◆ TO DO: The whole listing is to be written out again exactly; the pictures are not.

◆ COLLECTED MATERIAL:
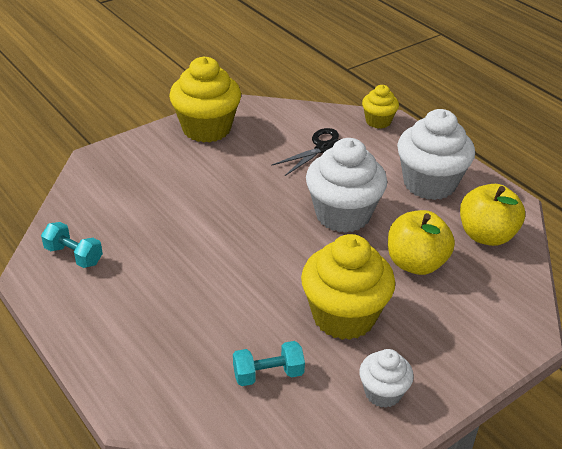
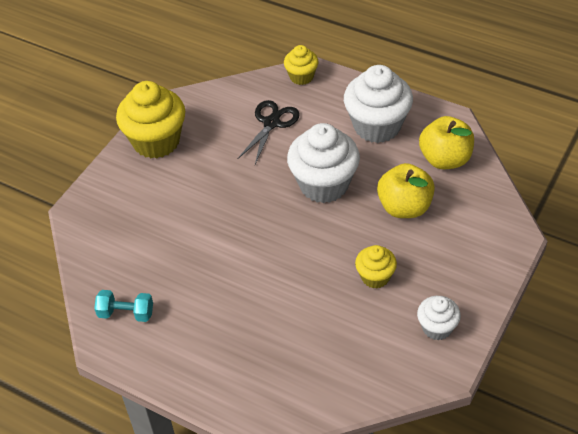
camera: 20 degrees left, 10 degrees up
(268, 374) = (346, 349): turquoise dumbbell -> none
(344, 316) = (375, 277): yellow cupcake -> yellow cupcake, size x0.54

◆ PROBLEM SOLUTION:
camera: 20 degrees left, 10 degrees up
(268, 374) = (346, 349): turquoise dumbbell -> none
(344, 316) = (375, 277): yellow cupcake -> yellow cupcake, size x0.54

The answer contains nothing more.